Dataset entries
┌──
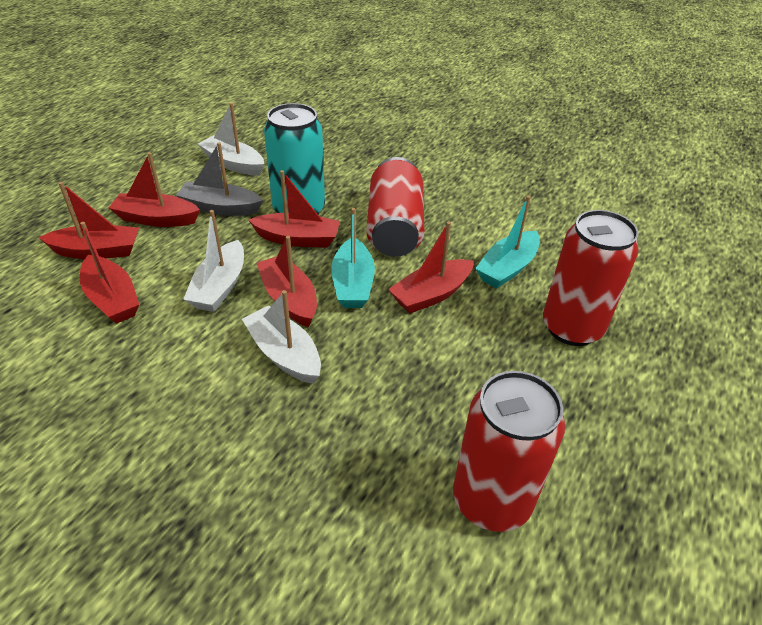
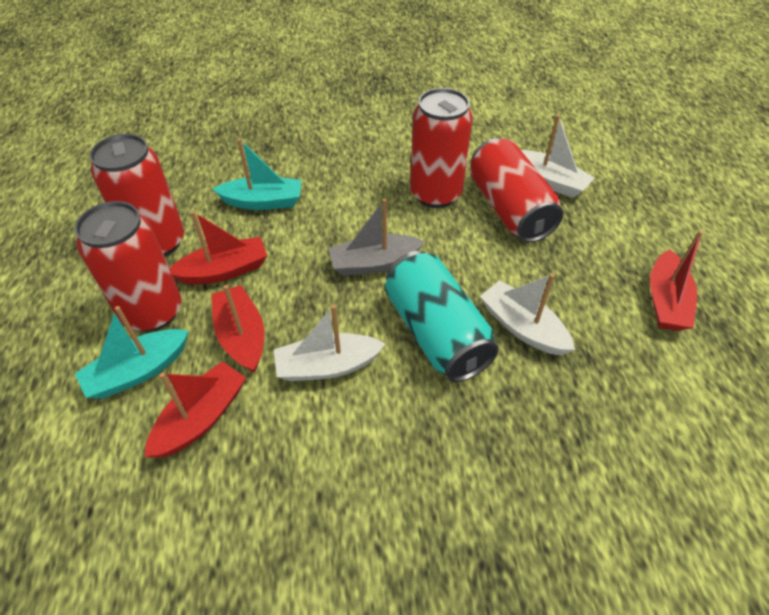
red boat: 6 -> 4
red can: 3 -> 4

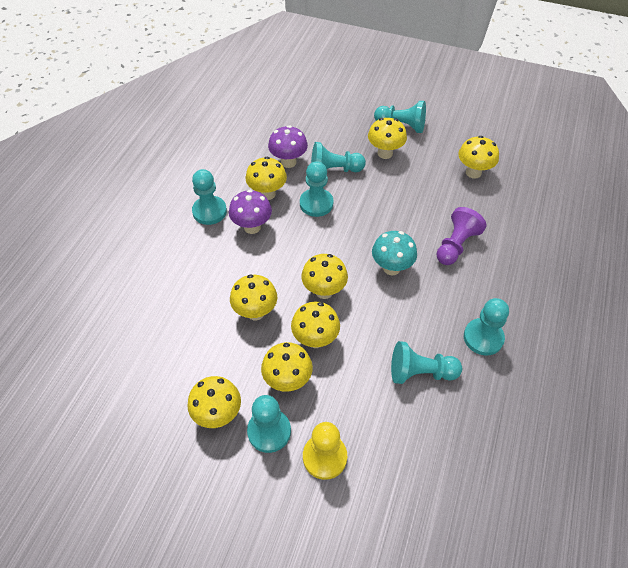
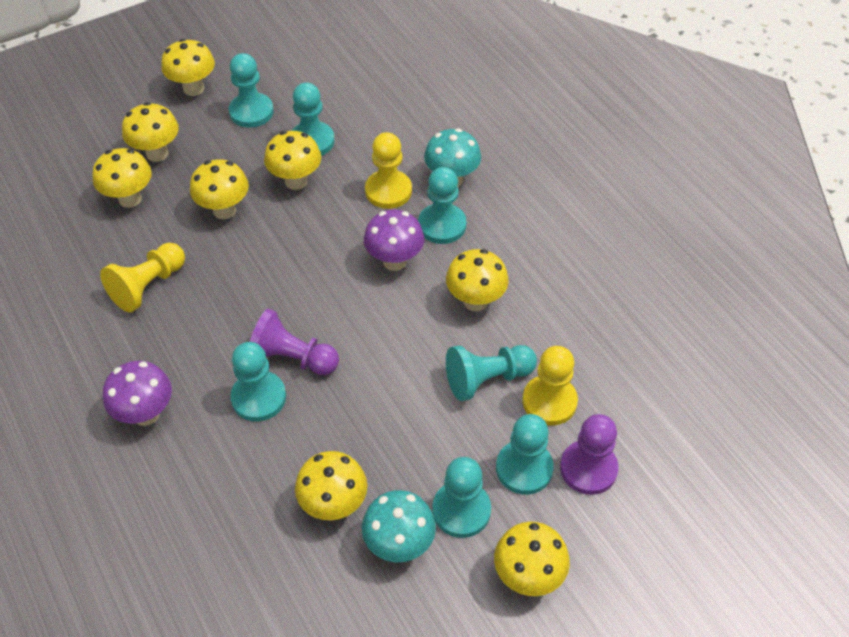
purple pawn: 1 -> 2
turquoise mushroom: 1 -> 2
yellow pawn: 1 -> 3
└──
Give the data again exactly, image-free.

Answer to the problem ->
red boat: 6 -> 4
red can: 3 -> 4

purple pawn: 1 -> 2
turquoise mushroom: 1 -> 2
yellow pawn: 1 -> 3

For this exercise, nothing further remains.